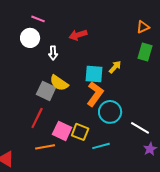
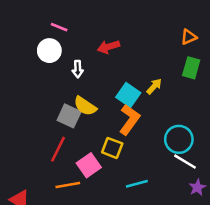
cyan square: (94, 74) -> (128, 95), turned 30
cyan circle: (110, 112) -> (179, 139), moved
pink square: (62, 131) -> (89, 165), turned 30
yellow square: (80, 132) -> (112, 148), moved

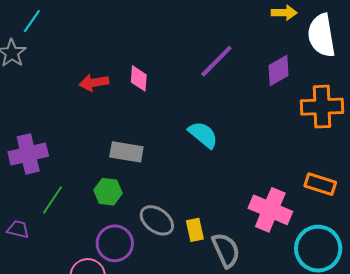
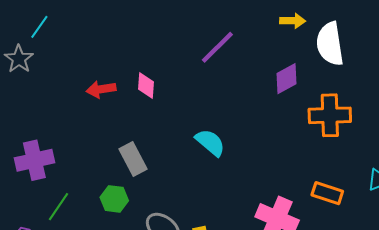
purple line: (216, 61) -> (217, 47), moved
gray rectangle: (126, 152) -> (133, 159), turned 52

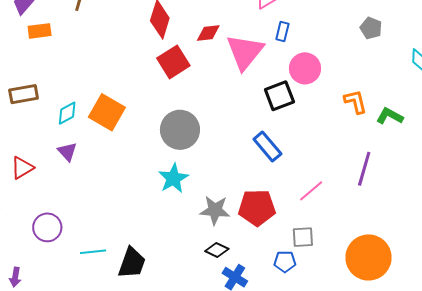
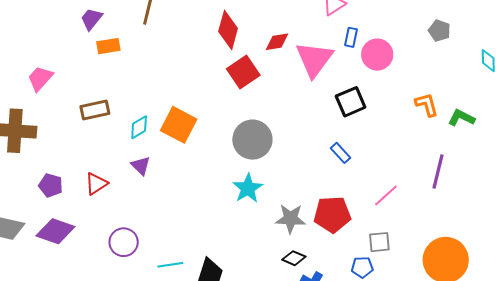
pink circle: (305, 68) -> (377, 55), moved
blue rectangle: (267, 147) -> (340, 153), size x0.7

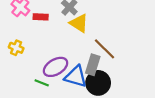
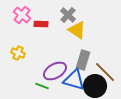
brown line: (104, 49) -> (105, 72), moved
gray rectangle: (93, 65) -> (83, 60), moved

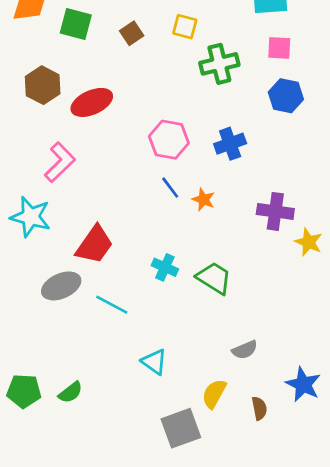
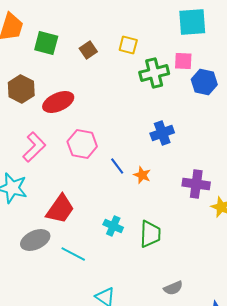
pink square: (279, 48) -> (183, 61), moved
blue hexagon: (286, 96) -> (204, 82), moved
pink hexagon: (169, 140) -> (82, 144), moved
green trapezoid: (214, 278) -> (150, 234), turned 60

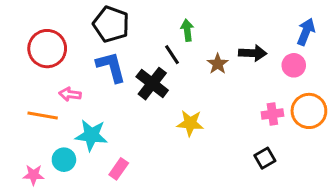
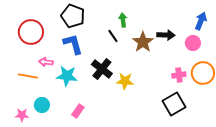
brown star: (218, 64) -> (143, 42), size x1.5
black cross: (152, 84) -> (102, 69), moved
cyan star: (91, 135) -> (67, 76), moved
black square: (265, 158) -> (174, 104), size x1.6

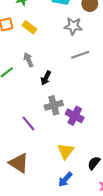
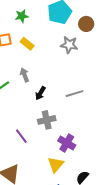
gray line: (80, 55) -> (74, 94), moved
purple cross: (75, 116) -> (67, 143), moved

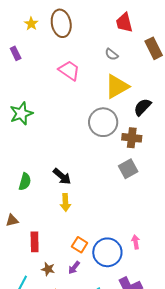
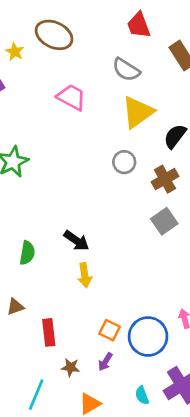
brown ellipse: (61, 23) -> (54, 35), turned -48
yellow star: (31, 24) -> (15, 52), moved
gray semicircle: (112, 54) -> (126, 70), size x1.5
gray circle: (103, 122) -> (124, 162), size x0.6
brown cross: (132, 138) -> (165, 179), turned -30

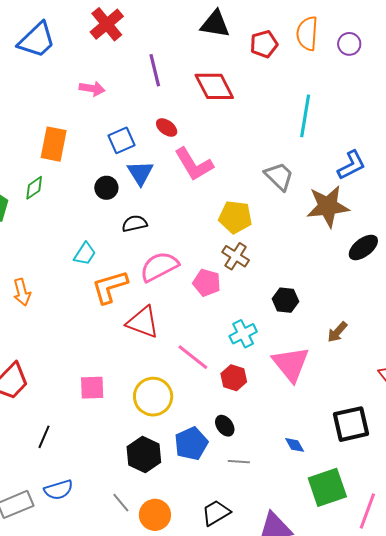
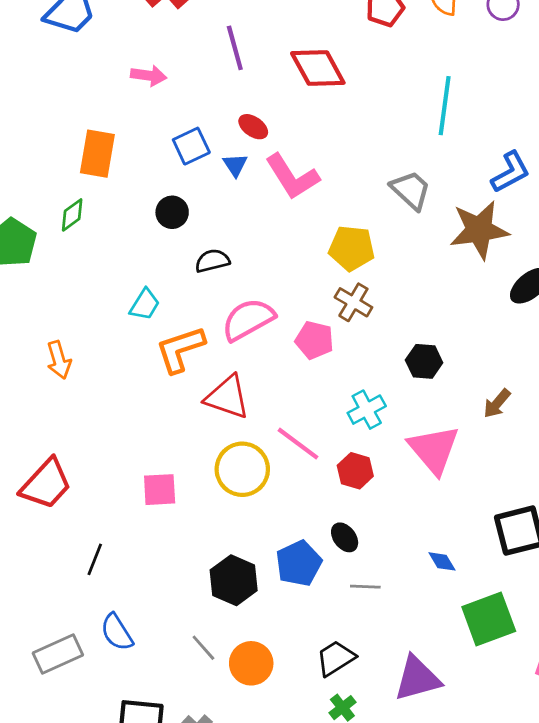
blue triangle: (140, 173) -> (235, 165), moved, size x0.7
yellow circle: (153, 397) -> (242, 469), moved
blue semicircle: (59, 490) -> (117, 632), turned 76

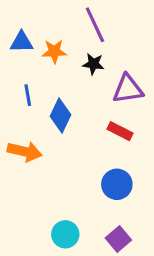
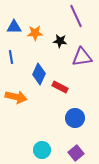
purple line: (95, 25) -> (76, 16), moved
blue line: (28, 95) -> (11, 57), moved
red rectangle: (120, 131) -> (60, 87), moved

### Task instructions
Check every line of the listing above for the string "black", and give the number of lines that have it, nothing more.

### Written reply
2